*** STORED DATA ***
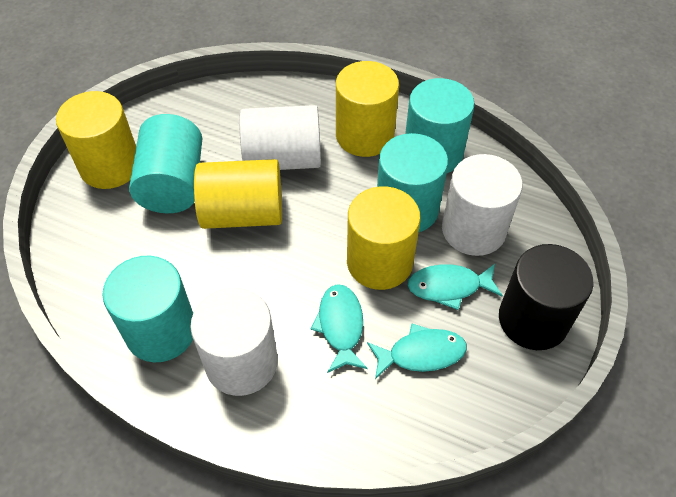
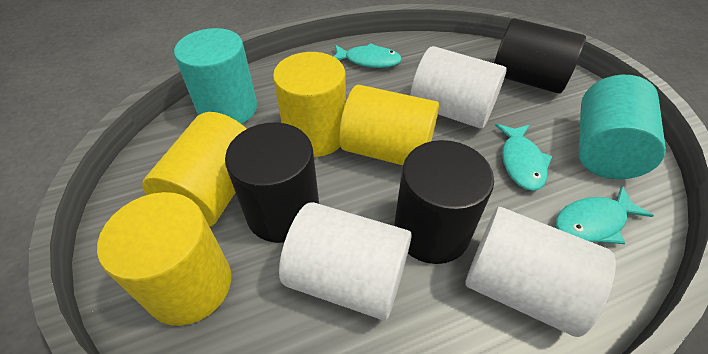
black cylinder: 1 -> 3
turquoise cylinder: 4 -> 2

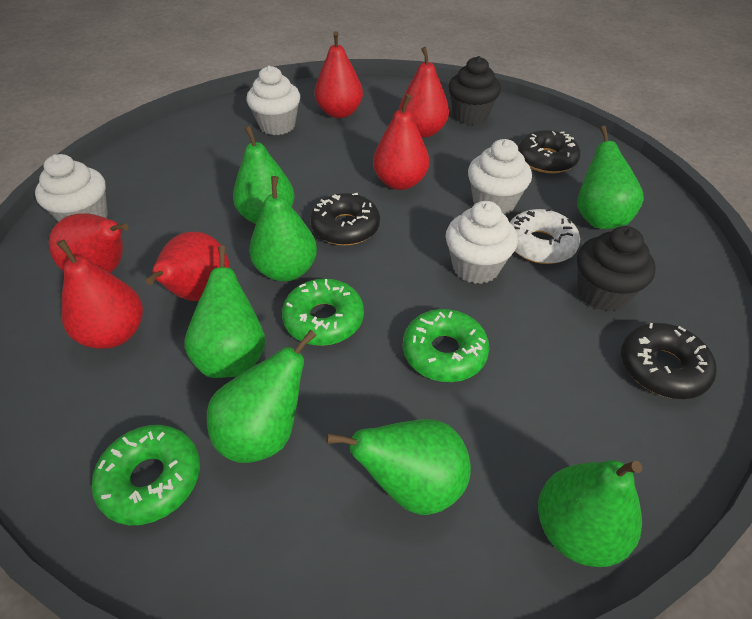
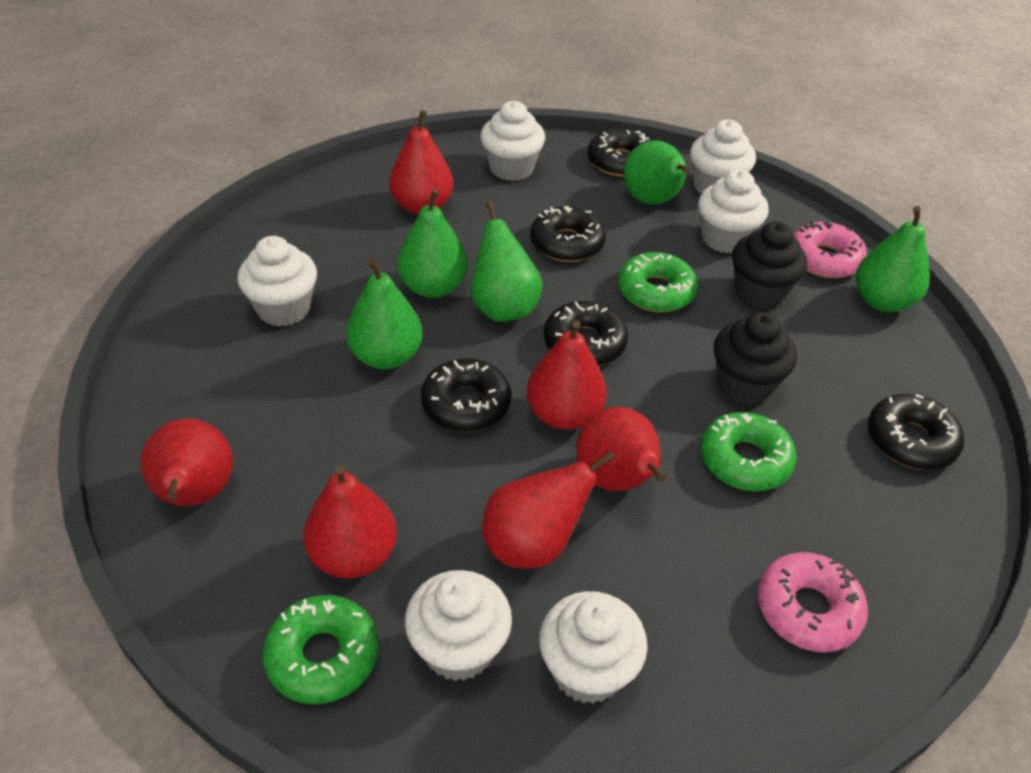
black donut: 3 -> 5
green pear: 7 -> 5
pink donut: 0 -> 2
white cupcake: 4 -> 6
white donut: 1 -> 0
***
= PROBLEM TO SOLVE =
Leave the pictures out, and print every line of the listing exactly as written.

= SOLUTION FOR THIS TASK =
black cylinder: 1 -> 3
turquoise cylinder: 4 -> 2

black donut: 3 -> 5
green pear: 7 -> 5
pink donut: 0 -> 2
white cupcake: 4 -> 6
white donut: 1 -> 0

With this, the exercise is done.